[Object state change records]

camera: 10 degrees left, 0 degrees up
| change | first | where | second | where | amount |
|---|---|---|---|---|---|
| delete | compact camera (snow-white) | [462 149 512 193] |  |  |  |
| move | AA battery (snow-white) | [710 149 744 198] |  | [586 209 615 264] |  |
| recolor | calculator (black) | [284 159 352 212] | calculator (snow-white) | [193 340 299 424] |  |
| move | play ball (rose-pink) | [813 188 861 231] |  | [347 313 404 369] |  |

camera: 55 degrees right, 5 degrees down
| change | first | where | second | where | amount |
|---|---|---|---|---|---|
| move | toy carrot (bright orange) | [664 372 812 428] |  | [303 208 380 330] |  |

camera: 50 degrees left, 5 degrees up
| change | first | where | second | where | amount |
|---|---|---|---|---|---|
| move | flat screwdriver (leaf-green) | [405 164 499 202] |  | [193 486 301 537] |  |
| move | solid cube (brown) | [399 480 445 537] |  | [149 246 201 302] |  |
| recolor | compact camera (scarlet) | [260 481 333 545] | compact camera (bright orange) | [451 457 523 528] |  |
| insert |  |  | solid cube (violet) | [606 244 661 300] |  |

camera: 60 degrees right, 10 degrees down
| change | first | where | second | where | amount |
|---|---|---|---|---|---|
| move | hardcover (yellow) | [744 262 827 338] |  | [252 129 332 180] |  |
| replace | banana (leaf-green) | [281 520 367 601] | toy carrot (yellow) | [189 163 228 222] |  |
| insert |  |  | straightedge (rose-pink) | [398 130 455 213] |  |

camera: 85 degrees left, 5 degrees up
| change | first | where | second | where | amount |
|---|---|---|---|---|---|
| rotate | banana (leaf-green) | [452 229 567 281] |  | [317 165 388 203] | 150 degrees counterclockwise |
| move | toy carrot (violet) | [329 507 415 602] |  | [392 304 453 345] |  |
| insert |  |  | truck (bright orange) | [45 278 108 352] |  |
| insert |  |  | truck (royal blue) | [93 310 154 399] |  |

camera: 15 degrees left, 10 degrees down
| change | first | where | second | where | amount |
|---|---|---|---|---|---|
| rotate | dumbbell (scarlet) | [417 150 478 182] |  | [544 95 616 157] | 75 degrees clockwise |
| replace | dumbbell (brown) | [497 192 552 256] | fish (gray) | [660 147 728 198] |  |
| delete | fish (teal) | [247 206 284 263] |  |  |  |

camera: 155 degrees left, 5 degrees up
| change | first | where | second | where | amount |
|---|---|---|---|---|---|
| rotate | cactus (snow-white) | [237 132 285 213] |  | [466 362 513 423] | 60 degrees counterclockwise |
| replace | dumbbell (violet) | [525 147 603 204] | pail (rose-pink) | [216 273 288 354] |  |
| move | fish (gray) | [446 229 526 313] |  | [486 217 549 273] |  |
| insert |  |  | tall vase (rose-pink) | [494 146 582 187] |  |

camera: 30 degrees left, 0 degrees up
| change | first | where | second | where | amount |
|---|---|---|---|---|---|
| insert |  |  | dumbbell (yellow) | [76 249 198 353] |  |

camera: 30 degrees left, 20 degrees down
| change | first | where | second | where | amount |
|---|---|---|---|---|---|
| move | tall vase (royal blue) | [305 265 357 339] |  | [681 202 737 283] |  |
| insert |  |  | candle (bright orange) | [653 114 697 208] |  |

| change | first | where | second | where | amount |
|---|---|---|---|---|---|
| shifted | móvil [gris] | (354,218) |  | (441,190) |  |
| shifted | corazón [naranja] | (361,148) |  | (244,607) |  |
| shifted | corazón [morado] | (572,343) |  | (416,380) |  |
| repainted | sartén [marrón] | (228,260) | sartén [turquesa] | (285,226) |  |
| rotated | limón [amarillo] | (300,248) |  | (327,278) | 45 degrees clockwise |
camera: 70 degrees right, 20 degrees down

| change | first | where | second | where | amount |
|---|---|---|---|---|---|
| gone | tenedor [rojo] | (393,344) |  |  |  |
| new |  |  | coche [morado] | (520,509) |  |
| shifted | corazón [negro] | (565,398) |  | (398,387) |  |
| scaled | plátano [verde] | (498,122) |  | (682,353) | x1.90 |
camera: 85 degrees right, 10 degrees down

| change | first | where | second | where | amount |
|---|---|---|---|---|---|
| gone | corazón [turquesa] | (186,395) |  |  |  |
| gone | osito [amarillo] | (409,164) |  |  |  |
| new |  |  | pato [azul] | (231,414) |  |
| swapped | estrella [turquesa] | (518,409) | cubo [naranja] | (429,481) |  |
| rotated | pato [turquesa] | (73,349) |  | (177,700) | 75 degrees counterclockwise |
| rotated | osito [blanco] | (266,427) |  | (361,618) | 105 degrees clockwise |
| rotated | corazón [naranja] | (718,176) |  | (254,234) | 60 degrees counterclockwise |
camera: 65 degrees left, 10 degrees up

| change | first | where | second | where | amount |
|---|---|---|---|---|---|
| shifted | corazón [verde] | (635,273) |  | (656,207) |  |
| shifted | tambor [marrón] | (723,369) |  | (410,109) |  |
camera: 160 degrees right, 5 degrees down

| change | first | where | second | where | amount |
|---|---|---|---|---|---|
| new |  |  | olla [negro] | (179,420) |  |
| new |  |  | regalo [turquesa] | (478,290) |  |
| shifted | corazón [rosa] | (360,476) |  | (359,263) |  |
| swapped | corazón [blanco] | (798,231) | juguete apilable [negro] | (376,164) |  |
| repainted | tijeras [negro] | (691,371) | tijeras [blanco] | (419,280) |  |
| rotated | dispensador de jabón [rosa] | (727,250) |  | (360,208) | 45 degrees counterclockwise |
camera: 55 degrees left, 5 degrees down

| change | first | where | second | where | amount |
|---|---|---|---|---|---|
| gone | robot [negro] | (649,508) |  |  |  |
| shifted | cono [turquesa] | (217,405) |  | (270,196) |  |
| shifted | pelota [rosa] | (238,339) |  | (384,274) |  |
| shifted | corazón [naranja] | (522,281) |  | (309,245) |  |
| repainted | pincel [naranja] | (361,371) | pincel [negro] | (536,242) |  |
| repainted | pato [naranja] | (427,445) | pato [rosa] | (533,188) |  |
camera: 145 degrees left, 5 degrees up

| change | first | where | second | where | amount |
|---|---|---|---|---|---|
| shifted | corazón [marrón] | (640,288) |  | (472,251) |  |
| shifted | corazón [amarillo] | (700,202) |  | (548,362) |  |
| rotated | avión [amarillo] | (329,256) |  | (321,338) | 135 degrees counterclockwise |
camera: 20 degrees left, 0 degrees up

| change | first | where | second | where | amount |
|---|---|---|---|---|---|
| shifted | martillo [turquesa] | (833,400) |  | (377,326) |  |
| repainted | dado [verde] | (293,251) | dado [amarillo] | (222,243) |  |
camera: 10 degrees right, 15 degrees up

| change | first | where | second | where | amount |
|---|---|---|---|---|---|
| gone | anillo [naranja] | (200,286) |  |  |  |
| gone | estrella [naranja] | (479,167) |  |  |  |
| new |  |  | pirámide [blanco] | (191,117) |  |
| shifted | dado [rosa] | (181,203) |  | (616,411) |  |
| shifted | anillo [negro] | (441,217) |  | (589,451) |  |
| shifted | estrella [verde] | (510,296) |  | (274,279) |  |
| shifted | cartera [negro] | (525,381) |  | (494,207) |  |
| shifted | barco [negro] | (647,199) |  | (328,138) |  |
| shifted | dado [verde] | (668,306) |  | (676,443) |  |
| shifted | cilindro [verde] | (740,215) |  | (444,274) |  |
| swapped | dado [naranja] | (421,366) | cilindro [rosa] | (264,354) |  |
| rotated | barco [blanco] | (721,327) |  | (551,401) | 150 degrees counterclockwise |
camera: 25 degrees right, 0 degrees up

*ASSIGNMENT*
Could you give the data again, word for word?

*RESPONSE AREA*
camera: 10 degrees left, 0 degrees up
| change | first | where | second | where | amount |
|---|---|---|---|---|---|
| delete | compact camera (snow-white) | [462 149 512 193] |  |  |  |
| move | AA battery (snow-white) | [710 149 744 198] |  | [586 209 615 264] |  |
| recolor | calculator (black) | [284 159 352 212] | calculator (snow-white) | [193 340 299 424] |  |
| move | play ball (rose-pink) | [813 188 861 231] |  | [347 313 404 369] |  |

camera: 55 degrees right, 5 degrees down
| change | first | where | second | where | amount |
|---|---|---|---|---|---|
| move | toy carrot (bright orange) | [664 372 812 428] |  | [303 208 380 330] |  |

camera: 50 degrees left, 5 degrees up
| change | first | where | second | where | amount |
|---|---|---|---|---|---|
| move | flat screwdriver (leaf-green) | [405 164 499 202] |  | [193 486 301 537] |  |
| move | solid cube (brown) | [399 480 445 537] |  | [149 246 201 302] |  |
| recolor | compact camera (scarlet) | [260 481 333 545] | compact camera (bright orange) | [451 457 523 528] |  |
| insert |  |  | solid cube (violet) | [606 244 661 300] |  |

camera: 60 degrees right, 10 degrees down
| change | first | where | second | where | amount |
|---|---|---|---|---|---|
| move | hardcover (yellow) | [744 262 827 338] |  | [252 129 332 180] |  |
| replace | banana (leaf-green) | [281 520 367 601] | toy carrot (yellow) | [189 163 228 222] |  |
| insert |  |  | straightedge (rose-pink) | [398 130 455 213] |  |

camera: 85 degrees left, 5 degrees up
| change | first | where | second | where | amount |
|---|---|---|---|---|---|
| rotate | banana (leaf-green) | [452 229 567 281] |  | [317 165 388 203] | 150 degrees counterclockwise |
| move | toy carrot (violet) | [329 507 415 602] |  | [392 304 453 345] |  |
| insert |  |  | truck (bright orange) | [45 278 108 352] |  |
| insert |  |  | truck (royal blue) | [93 310 154 399] |  |

camera: 15 degrees left, 10 degrees down
| change | first | where | second | where | amount |
|---|---|---|---|---|---|
| rotate | dumbbell (scarlet) | [417 150 478 182] |  | [544 95 616 157] | 75 degrees clockwise |
| replace | dumbbell (brown) | [497 192 552 256] | fish (gray) | [660 147 728 198] |  |
| delete | fish (teal) | [247 206 284 263] |  |  |  |

camera: 155 degrees left, 5 degrees up
| change | first | where | second | where | amount |
|---|---|---|---|---|---|
| rotate | cactus (snow-white) | [237 132 285 213] |  | [466 362 513 423] | 60 degrees counterclockwise |
| replace | dumbbell (violet) | [525 147 603 204] | pail (rose-pink) | [216 273 288 354] |  |
| move | fish (gray) | [446 229 526 313] |  | [486 217 549 273] |  |
| insert |  |  | tall vase (rose-pink) | [494 146 582 187] |  |

camera: 30 degrees left, 0 degrees up
| change | first | where | second | where | amount |
|---|---|---|---|---|---|
| insert |  |  | dumbbell (yellow) | [76 249 198 353] |  |

camera: 30 degrees left, 20 degrees down
| change | first | where | second | where | amount |
|---|---|---|---|---|---|
| move | tall vase (royal blue) | [305 265 357 339] |  | [681 202 737 283] |  |
| insert |  |  | candle (bright orange) | [653 114 697 208] |  |

| change | first | where | second | where | amount |
|---|---|---|---|---|---|
| shifted | móvil [gris] | (354,218) |  | (441,190) |  |
| shifted | corazón [naranja] | (361,148) |  | (244,607) |  |
| shifted | corazón [morado] | (572,343) |  | (416,380) |  |
| repainted | sartén [marrón] | (228,260) | sartén [turquesa] | (285,226) |  |
| rotated | limón [amarillo] | (300,248) |  | (327,278) | 45 degrees clockwise |
camera: 70 degrees right, 20 degrees down

| change | first | where | second | where | amount |
|---|---|---|---|---|---|
| gone | tenedor [rojo] | (393,344) |  |  |  |
| new |  |  | coche [morado] | (520,509) |  |
| shifted | corazón [negro] | (565,398) |  | (398,387) |  |
| scaled | plátano [verde] | (498,122) |  | (682,353) | x1.90 |
camera: 85 degrees right, 10 degrees down

| change | first | where | second | where | amount |
|---|---|---|---|---|---|
| gone | corazón [turquesa] | (186,395) |  |  |  |
| gone | osito [amarillo] | (409,164) |  |  |  |
| new |  |  | pato [azul] | (231,414) |  |
| swapped | estrella [turquesa] | (518,409) | cubo [naranja] | (429,481) |  |
| rotated | pato [turquesa] | (73,349) |  | (177,700) | 75 degrees counterclockwise |
| rotated | osito [blanco] | (266,427) |  | (361,618) | 105 degrees clockwise |
| rotated | corazón [naranja] | (718,176) |  | (254,234) | 60 degrees counterclockwise |
camera: 65 degrees left, 10 degrees up

| change | first | where | second | where | amount |
|---|---|---|---|---|---|
| shifted | corazón [verde] | (635,273) |  | (656,207) |  |
| shifted | tambor [marrón] | (723,369) |  | (410,109) |  |
camera: 160 degrees right, 5 degrees down

| change | first | where | second | where | amount |
|---|---|---|---|---|---|
| new |  |  | olla [negro] | (179,420) |  |
| new |  |  | regalo [turquesa] | (478,290) |  |
| shifted | corazón [rosa] | (360,476) |  | (359,263) |  |
| swapped | corazón [blanco] | (798,231) | juguete apilable [negro] | (376,164) |  |
| repainted | tijeras [negro] | (691,371) | tijeras [blanco] | (419,280) |  |
| rotated | dispensador de jabón [rosa] | (727,250) |  | (360,208) | 45 degrees counterclockwise |
camera: 55 degrees left, 5 degrees down

| change | first | where | second | where | amount |
|---|---|---|---|---|---|
| gone | robot [negro] | (649,508) |  |  |  |
| shifted | cono [turquesa] | (217,405) |  | (270,196) |  |
| shifted | pelota [rosa] | (238,339) |  | (384,274) |  |
| shifted | corazón [naranja] | (522,281) |  | (309,245) |  |
| repainted | pincel [naranja] | (361,371) | pincel [negro] | (536,242) |  |
| repainted | pato [naranja] | (427,445) | pato [rosa] | (533,188) |  |
camera: 145 degrees left, 5 degrees up

| change | first | where | second | where | amount |
|---|---|---|---|---|---|
| shifted | corazón [marrón] | (640,288) |  | (472,251) |  |
| shifted | corazón [amarillo] | (700,202) |  | (548,362) |  |
| rotated | avión [amarillo] | (329,256) |  | (321,338) | 135 degrees counterclockwise |
camera: 20 degrees left, 0 degrees up

| change | first | where | second | where | amount |
|---|---|---|---|---|---|
| shifted | martillo [turquesa] | (833,400) |  | (377,326) |  |
| repainted | dado [verde] | (293,251) | dado [amarillo] | (222,243) |  |
camera: 10 degrees right, 15 degrees up

| change | first | where | second | where | amount |
|---|---|---|---|---|---|
| gone | anillo [naranja] | (200,286) |  |  |  |
| gone | estrella [naranja] | (479,167) |  |  |  |
| new |  |  | pirámide [blanco] | (191,117) |  |
| shifted | dado [rosa] | (181,203) |  | (616,411) |  |
| shifted | anillo [negro] | (441,217) |  | (589,451) |  |
| shifted | estrella [verde] | (510,296) |  | (274,279) |  |
| shifted | cartera [negro] | (525,381) |  | (494,207) |  |
| shifted | barco [negro] | (647,199) |  | (328,138) |  |
| shifted | dado [verde] | (668,306) |  | (676,443) |  |
| shifted | cilindro [verde] | (740,215) |  | (444,274) |  |
| swapped | dado [naranja] | (421,366) | cilindro [rosa] | (264,354) |  |
| rotated | barco [blanco] | (721,327) |  | (551,401) | 150 degrees counterclockwise |
camera: 25 degrees right, 0 degrees up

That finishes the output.